Records excerpted from a collection:
- - - -

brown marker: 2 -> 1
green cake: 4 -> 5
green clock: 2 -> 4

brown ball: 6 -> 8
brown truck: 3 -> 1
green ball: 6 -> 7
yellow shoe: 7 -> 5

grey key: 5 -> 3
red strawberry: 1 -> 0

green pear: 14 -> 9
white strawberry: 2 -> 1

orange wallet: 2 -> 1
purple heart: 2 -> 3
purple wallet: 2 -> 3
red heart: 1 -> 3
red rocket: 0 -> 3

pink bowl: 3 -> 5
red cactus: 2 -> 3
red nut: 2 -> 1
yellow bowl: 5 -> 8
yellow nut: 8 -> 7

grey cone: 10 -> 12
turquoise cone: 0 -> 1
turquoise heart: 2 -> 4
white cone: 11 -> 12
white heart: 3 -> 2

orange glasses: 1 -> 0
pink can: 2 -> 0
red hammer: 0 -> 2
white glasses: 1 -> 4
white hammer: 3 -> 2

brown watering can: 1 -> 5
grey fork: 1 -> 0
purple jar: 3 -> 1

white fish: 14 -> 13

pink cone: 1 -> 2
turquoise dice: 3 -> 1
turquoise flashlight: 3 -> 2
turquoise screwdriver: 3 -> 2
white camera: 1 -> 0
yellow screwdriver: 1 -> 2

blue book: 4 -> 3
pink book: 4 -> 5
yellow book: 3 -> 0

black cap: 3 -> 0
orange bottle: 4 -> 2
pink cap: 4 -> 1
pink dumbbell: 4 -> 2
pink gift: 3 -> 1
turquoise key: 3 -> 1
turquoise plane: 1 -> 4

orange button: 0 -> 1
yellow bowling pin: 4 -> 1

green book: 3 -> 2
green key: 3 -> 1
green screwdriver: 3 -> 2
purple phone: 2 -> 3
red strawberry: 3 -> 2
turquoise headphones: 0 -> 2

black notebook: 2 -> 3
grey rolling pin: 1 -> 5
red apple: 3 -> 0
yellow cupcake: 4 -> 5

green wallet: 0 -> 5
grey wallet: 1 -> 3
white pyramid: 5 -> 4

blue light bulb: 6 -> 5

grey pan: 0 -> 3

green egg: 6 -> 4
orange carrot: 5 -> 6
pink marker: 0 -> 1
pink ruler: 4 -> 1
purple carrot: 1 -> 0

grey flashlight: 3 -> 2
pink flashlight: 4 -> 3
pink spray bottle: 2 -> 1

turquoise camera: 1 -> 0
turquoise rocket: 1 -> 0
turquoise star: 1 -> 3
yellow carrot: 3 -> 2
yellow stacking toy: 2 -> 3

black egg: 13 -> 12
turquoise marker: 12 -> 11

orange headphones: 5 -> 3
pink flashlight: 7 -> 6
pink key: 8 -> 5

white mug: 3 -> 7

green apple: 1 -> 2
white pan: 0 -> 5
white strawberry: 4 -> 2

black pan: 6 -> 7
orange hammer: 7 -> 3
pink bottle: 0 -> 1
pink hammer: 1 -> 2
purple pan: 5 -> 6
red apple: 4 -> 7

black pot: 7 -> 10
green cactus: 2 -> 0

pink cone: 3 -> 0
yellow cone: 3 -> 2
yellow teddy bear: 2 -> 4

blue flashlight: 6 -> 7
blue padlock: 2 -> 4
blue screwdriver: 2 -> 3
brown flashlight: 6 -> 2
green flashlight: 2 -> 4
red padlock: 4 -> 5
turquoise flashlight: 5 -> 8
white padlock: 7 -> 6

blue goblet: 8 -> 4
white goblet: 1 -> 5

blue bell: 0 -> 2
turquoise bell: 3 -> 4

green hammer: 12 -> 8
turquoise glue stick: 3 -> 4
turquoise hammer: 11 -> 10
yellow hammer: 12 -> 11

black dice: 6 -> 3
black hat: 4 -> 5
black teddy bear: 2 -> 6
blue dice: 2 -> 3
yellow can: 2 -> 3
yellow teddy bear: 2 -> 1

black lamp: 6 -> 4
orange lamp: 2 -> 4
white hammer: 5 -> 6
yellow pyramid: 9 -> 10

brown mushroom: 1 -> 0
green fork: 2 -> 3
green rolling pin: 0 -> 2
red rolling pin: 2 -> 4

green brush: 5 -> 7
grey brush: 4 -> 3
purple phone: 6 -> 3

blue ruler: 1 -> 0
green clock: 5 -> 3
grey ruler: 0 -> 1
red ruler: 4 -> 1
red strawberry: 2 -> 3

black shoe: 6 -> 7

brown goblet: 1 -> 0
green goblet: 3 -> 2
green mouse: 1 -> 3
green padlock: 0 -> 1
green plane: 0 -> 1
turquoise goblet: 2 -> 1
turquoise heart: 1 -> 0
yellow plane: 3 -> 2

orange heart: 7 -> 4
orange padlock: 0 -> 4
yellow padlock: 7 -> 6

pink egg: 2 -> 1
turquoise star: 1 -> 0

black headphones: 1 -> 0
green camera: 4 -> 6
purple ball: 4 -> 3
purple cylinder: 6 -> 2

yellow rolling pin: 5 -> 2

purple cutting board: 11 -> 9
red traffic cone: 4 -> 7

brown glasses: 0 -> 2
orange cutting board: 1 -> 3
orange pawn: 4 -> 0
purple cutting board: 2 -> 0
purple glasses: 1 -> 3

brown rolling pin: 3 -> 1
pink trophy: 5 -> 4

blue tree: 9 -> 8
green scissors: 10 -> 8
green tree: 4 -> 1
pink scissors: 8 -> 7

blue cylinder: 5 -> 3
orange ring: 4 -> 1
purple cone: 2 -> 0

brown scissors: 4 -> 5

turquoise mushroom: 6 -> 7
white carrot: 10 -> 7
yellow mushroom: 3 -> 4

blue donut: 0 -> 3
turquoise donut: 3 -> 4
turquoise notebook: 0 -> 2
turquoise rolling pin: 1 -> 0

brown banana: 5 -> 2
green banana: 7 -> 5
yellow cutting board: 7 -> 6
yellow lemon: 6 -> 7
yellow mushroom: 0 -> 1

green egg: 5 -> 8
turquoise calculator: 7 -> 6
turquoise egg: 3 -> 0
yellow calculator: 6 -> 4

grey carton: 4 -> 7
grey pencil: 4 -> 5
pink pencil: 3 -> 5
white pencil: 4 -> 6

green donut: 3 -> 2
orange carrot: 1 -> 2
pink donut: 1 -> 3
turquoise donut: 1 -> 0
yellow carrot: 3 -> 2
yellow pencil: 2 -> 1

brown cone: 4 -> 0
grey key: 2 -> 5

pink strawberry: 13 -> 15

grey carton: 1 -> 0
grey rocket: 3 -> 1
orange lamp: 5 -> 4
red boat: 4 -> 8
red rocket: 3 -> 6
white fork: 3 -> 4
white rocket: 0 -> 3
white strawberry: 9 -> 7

- - - -

Problem requirements:
All entries must be repeated exactly.

Result for this task:
brown marker: 2 -> 1
green cake: 4 -> 5
green clock: 2 -> 4

brown ball: 6 -> 8
brown truck: 3 -> 1
green ball: 6 -> 7
yellow shoe: 7 -> 5

grey key: 5 -> 3
red strawberry: 1 -> 0

green pear: 14 -> 9
white strawberry: 2 -> 1

orange wallet: 2 -> 1
purple heart: 2 -> 3
purple wallet: 2 -> 3
red heart: 1 -> 3
red rocket: 0 -> 3

pink bowl: 3 -> 5
red cactus: 2 -> 3
red nut: 2 -> 1
yellow bowl: 5 -> 8
yellow nut: 8 -> 7

grey cone: 10 -> 12
turquoise cone: 0 -> 1
turquoise heart: 2 -> 4
white cone: 11 -> 12
white heart: 3 -> 2

orange glasses: 1 -> 0
pink can: 2 -> 0
red hammer: 0 -> 2
white glasses: 1 -> 4
white hammer: 3 -> 2

brown watering can: 1 -> 5
grey fork: 1 -> 0
purple jar: 3 -> 1

white fish: 14 -> 13

pink cone: 1 -> 2
turquoise dice: 3 -> 1
turquoise flashlight: 3 -> 2
turquoise screwdriver: 3 -> 2
white camera: 1 -> 0
yellow screwdriver: 1 -> 2

blue book: 4 -> 3
pink book: 4 -> 5
yellow book: 3 -> 0

black cap: 3 -> 0
orange bottle: 4 -> 2
pink cap: 4 -> 1
pink dumbbell: 4 -> 2
pink gift: 3 -> 1
turquoise key: 3 -> 1
turquoise plane: 1 -> 4

orange button: 0 -> 1
yellow bowling pin: 4 -> 1

green book: 3 -> 2
green key: 3 -> 1
green screwdriver: 3 -> 2
purple phone: 2 -> 3
red strawberry: 3 -> 2
turquoise headphones: 0 -> 2

black notebook: 2 -> 3
grey rolling pin: 1 -> 5
red apple: 3 -> 0
yellow cupcake: 4 -> 5

green wallet: 0 -> 5
grey wallet: 1 -> 3
white pyramid: 5 -> 4

blue light bulb: 6 -> 5

grey pan: 0 -> 3

green egg: 6 -> 4
orange carrot: 5 -> 6
pink marker: 0 -> 1
pink ruler: 4 -> 1
purple carrot: 1 -> 0

grey flashlight: 3 -> 2
pink flashlight: 4 -> 3
pink spray bottle: 2 -> 1

turquoise camera: 1 -> 0
turquoise rocket: 1 -> 0
turquoise star: 1 -> 3
yellow carrot: 3 -> 2
yellow stacking toy: 2 -> 3

black egg: 13 -> 12
turquoise marker: 12 -> 11

orange headphones: 5 -> 3
pink flashlight: 7 -> 6
pink key: 8 -> 5

white mug: 3 -> 7

green apple: 1 -> 2
white pan: 0 -> 5
white strawberry: 4 -> 2

black pan: 6 -> 7
orange hammer: 7 -> 3
pink bottle: 0 -> 1
pink hammer: 1 -> 2
purple pan: 5 -> 6
red apple: 4 -> 7

black pot: 7 -> 10
green cactus: 2 -> 0

pink cone: 3 -> 0
yellow cone: 3 -> 2
yellow teddy bear: 2 -> 4

blue flashlight: 6 -> 7
blue padlock: 2 -> 4
blue screwdriver: 2 -> 3
brown flashlight: 6 -> 2
green flashlight: 2 -> 4
red padlock: 4 -> 5
turquoise flashlight: 5 -> 8
white padlock: 7 -> 6

blue goblet: 8 -> 4
white goblet: 1 -> 5

blue bell: 0 -> 2
turquoise bell: 3 -> 4

green hammer: 12 -> 8
turquoise glue stick: 3 -> 4
turquoise hammer: 11 -> 10
yellow hammer: 12 -> 11

black dice: 6 -> 3
black hat: 4 -> 5
black teddy bear: 2 -> 6
blue dice: 2 -> 3
yellow can: 2 -> 3
yellow teddy bear: 2 -> 1

black lamp: 6 -> 4
orange lamp: 2 -> 4
white hammer: 5 -> 6
yellow pyramid: 9 -> 10

brown mushroom: 1 -> 0
green fork: 2 -> 3
green rolling pin: 0 -> 2
red rolling pin: 2 -> 4

green brush: 5 -> 7
grey brush: 4 -> 3
purple phone: 6 -> 3

blue ruler: 1 -> 0
green clock: 5 -> 3
grey ruler: 0 -> 1
red ruler: 4 -> 1
red strawberry: 2 -> 3

black shoe: 6 -> 7

brown goblet: 1 -> 0
green goblet: 3 -> 2
green mouse: 1 -> 3
green padlock: 0 -> 1
green plane: 0 -> 1
turquoise goblet: 2 -> 1
turquoise heart: 1 -> 0
yellow plane: 3 -> 2

orange heart: 7 -> 4
orange padlock: 0 -> 4
yellow padlock: 7 -> 6

pink egg: 2 -> 1
turquoise star: 1 -> 0

black headphones: 1 -> 0
green camera: 4 -> 6
purple ball: 4 -> 3
purple cylinder: 6 -> 2

yellow rolling pin: 5 -> 2

purple cutting board: 11 -> 9
red traffic cone: 4 -> 7

brown glasses: 0 -> 2
orange cutting board: 1 -> 3
orange pawn: 4 -> 0
purple cutting board: 2 -> 0
purple glasses: 1 -> 3

brown rolling pin: 3 -> 1
pink trophy: 5 -> 4

blue tree: 9 -> 8
green scissors: 10 -> 8
green tree: 4 -> 1
pink scissors: 8 -> 7

blue cylinder: 5 -> 3
orange ring: 4 -> 1
purple cone: 2 -> 0

brown scissors: 4 -> 5

turquoise mushroom: 6 -> 7
white carrot: 10 -> 7
yellow mushroom: 3 -> 4

blue donut: 0 -> 3
turquoise donut: 3 -> 4
turquoise notebook: 0 -> 2
turquoise rolling pin: 1 -> 0

brown banana: 5 -> 2
green banana: 7 -> 5
yellow cutting board: 7 -> 6
yellow lemon: 6 -> 7
yellow mushroom: 0 -> 1

green egg: 5 -> 8
turquoise calculator: 7 -> 6
turquoise egg: 3 -> 0
yellow calculator: 6 -> 4

grey carton: 4 -> 7
grey pencil: 4 -> 5
pink pencil: 3 -> 5
white pencil: 4 -> 6

green donut: 3 -> 2
orange carrot: 1 -> 2
pink donut: 1 -> 3
turquoise donut: 1 -> 0
yellow carrot: 3 -> 2
yellow pencil: 2 -> 1

brown cone: 4 -> 0
grey key: 2 -> 5

pink strawberry: 13 -> 15

grey carton: 1 -> 0
grey rocket: 3 -> 1
orange lamp: 5 -> 4
red boat: 4 -> 8
red rocket: 3 -> 6
white fork: 3 -> 4
white rocket: 0 -> 3
white strawberry: 9 -> 7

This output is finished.